_Description of the task_
Check each line of the data for "orange", and copy the ones that have it.

[Coordinate-based change listings]
------------------------

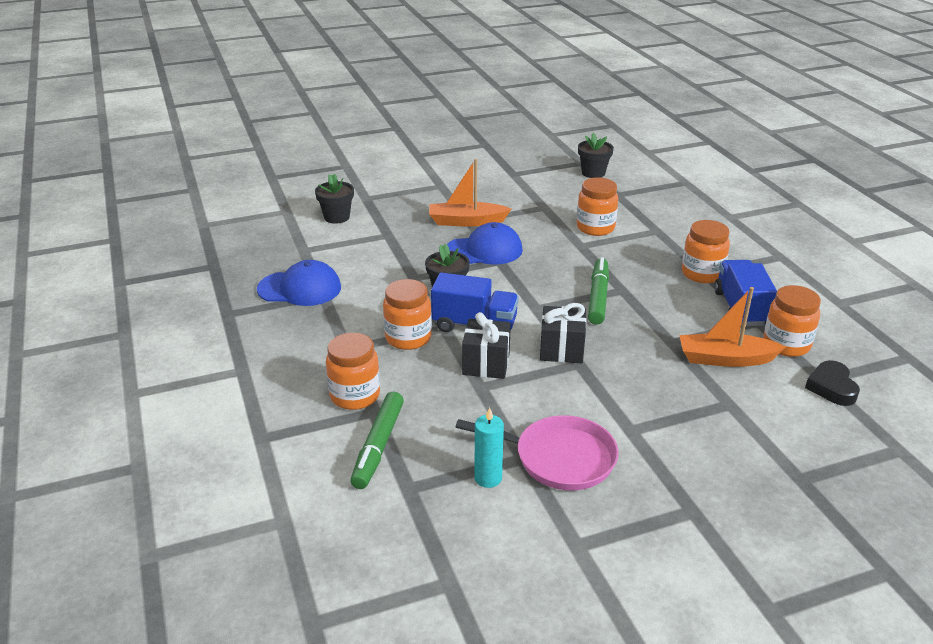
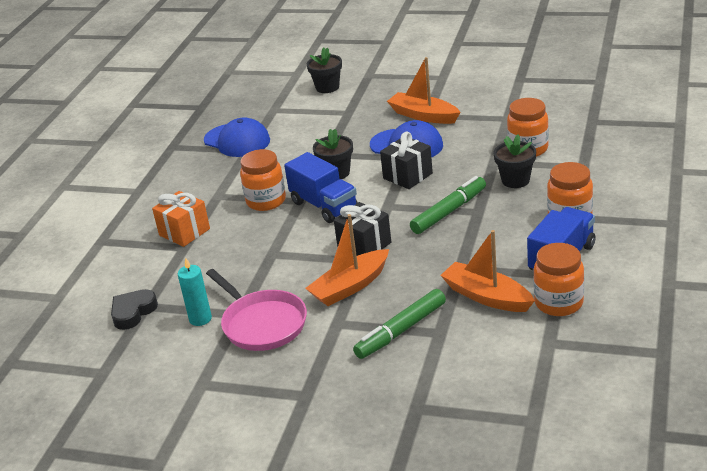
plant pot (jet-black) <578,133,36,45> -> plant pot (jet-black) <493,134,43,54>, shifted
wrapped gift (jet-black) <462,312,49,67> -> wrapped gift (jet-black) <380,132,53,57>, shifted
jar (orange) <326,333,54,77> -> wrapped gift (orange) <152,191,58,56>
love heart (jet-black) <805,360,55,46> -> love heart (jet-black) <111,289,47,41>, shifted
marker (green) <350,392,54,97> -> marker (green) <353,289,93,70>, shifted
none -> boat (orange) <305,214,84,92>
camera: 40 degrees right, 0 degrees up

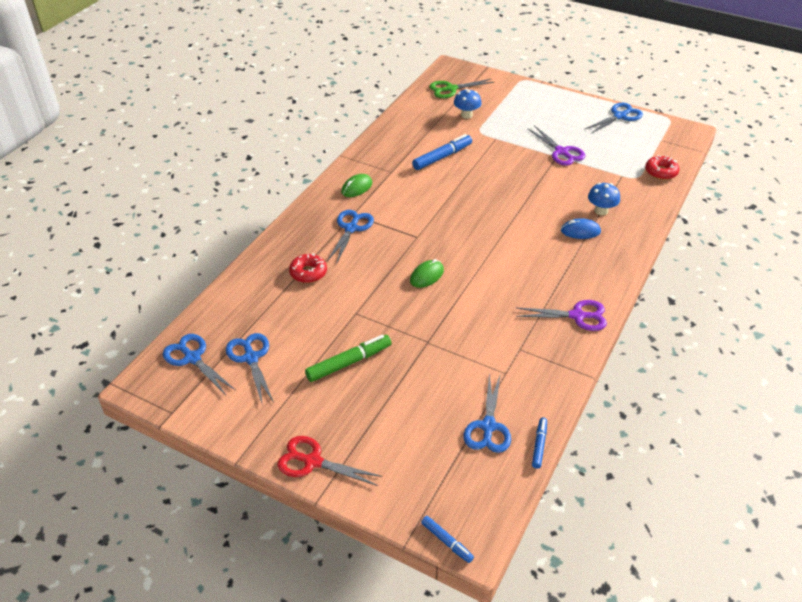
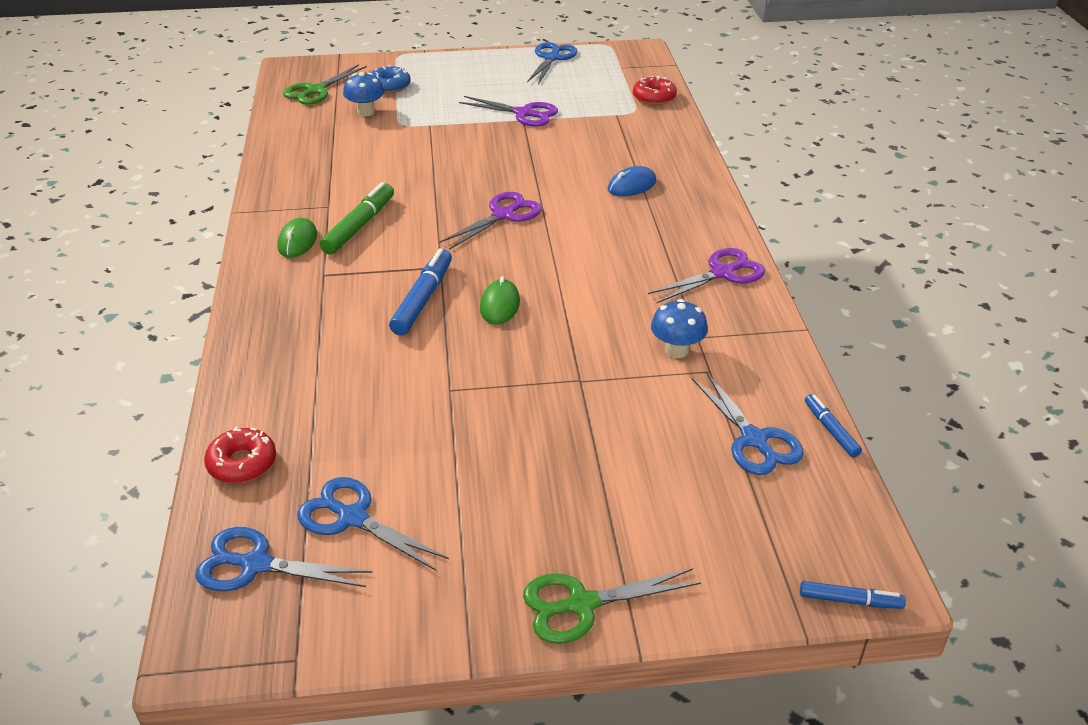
marker (blue) <412,134,60,36> -> marker (blue) <389,248,63,87>, shifted
mushroom (blue) <588,183,32,32> -> mushroom (blue) <651,299,57,59>, shifted
pair of scissors (blue) <327,210,47,54> -> none
glazed donut (crimson) <289,253,38,30> -> glazed donut (crimson) <204,426,72,57>, shifted
marker (green) <305,335,87,47> -> marker (green) <320,182,74,72>, shifted
pair of scissors (crimson) <277,436,105,50> -> pair of scissors (green) <523,568,178,76>
none -> glazed donut (blue) <371,65,40,29>
none -> pair of scissors (purple) <439,192,103,58>
camera: 35 degrees left, 5 degrees down

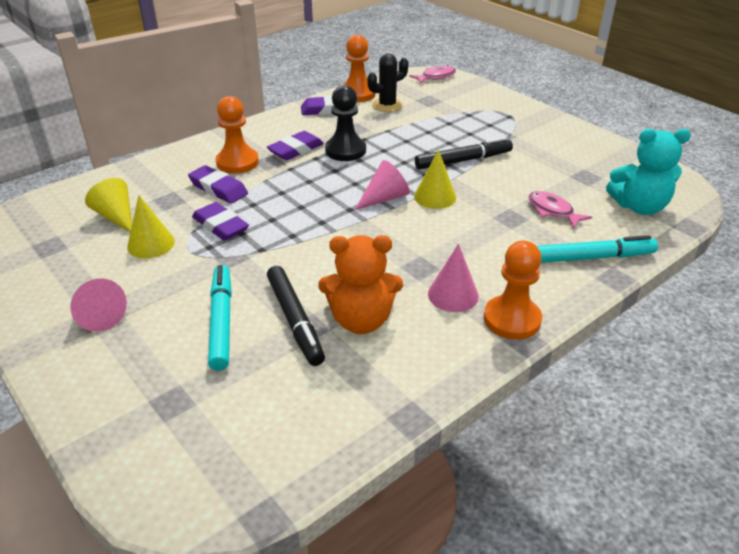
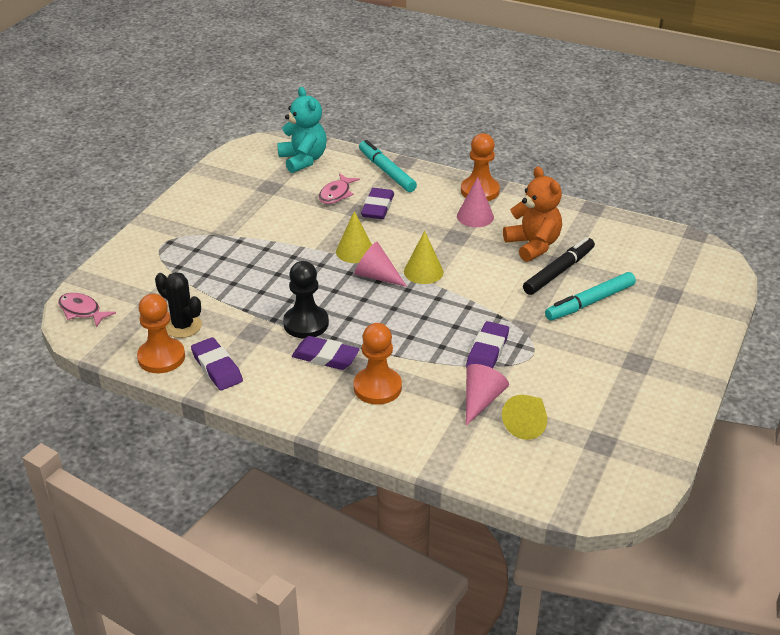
marker (jet-black) <415,137,98,33> -> none
eraser (purple) <188,165,60,39> -> eraser (purple) <361,188,33,31>, shifted
solid cone (golden) <127,195,48,63> -> solid cone (golden) <404,231,40,53>, shifted
solid cone (rose-pink) <70,278,57,54> -> solid cone (rose-pink) <466,364,43,62>, shifted
camera: 115 degrees left, 0 degrees up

------------------------

_Response to this exercise_
jar (orange) <326,333,54,77> -> wrapped gift (orange) <152,191,58,56>
none -> boat (orange) <305,214,84,92>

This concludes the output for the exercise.